- _Exercise instructions_
Your reply should hold every record exactly as given, with no pictures in it.

[Image change detection data]
--*--
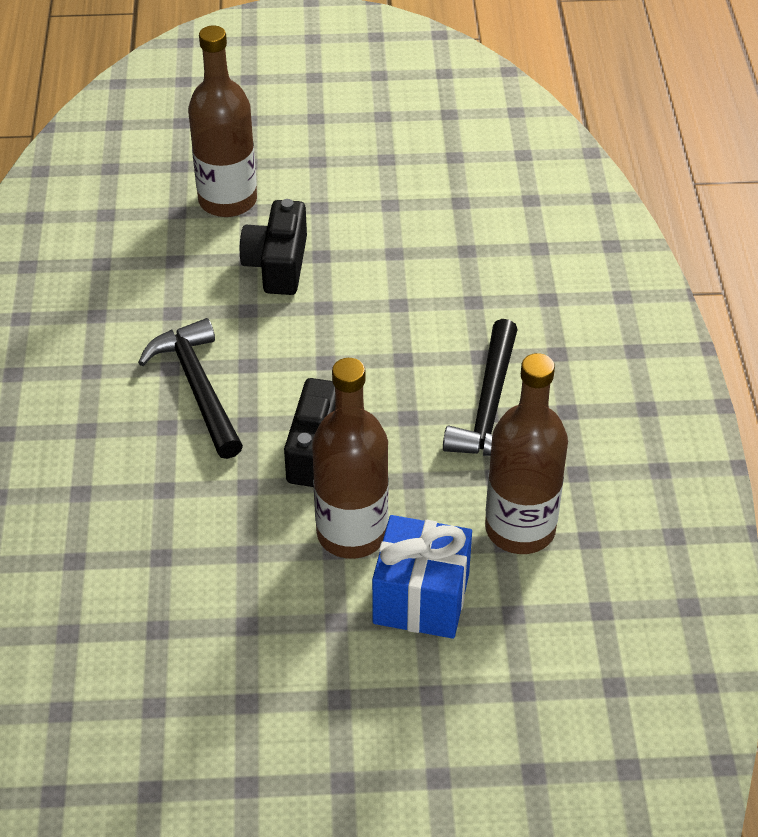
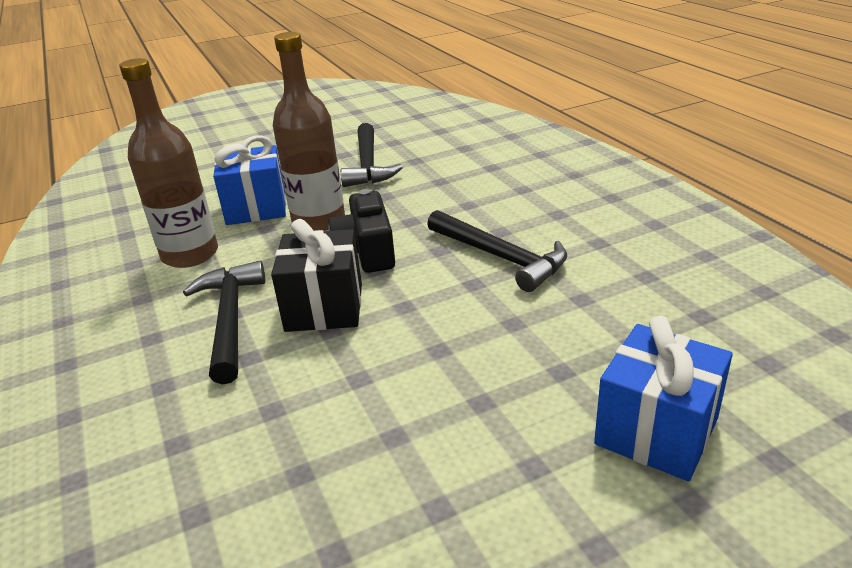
camera: 160 degrees right, 15 degrees down
(227, 200) = (656, 431): brown bottle -> blue gift
(228, 647) = (368, 165): none -> black hammer
(277, 264) = (522, 375): black camera -> none
(397, 388) = (324, 307): none -> black gift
--*--
- _Response area_
camera: 160 degrees right, 15 degrees down
(227, 200) = (656, 431): brown bottle -> blue gift
(228, 647) = (368, 165): none -> black hammer
(277, 264) = (522, 375): black camera -> none
(397, 388) = (324, 307): none -> black gift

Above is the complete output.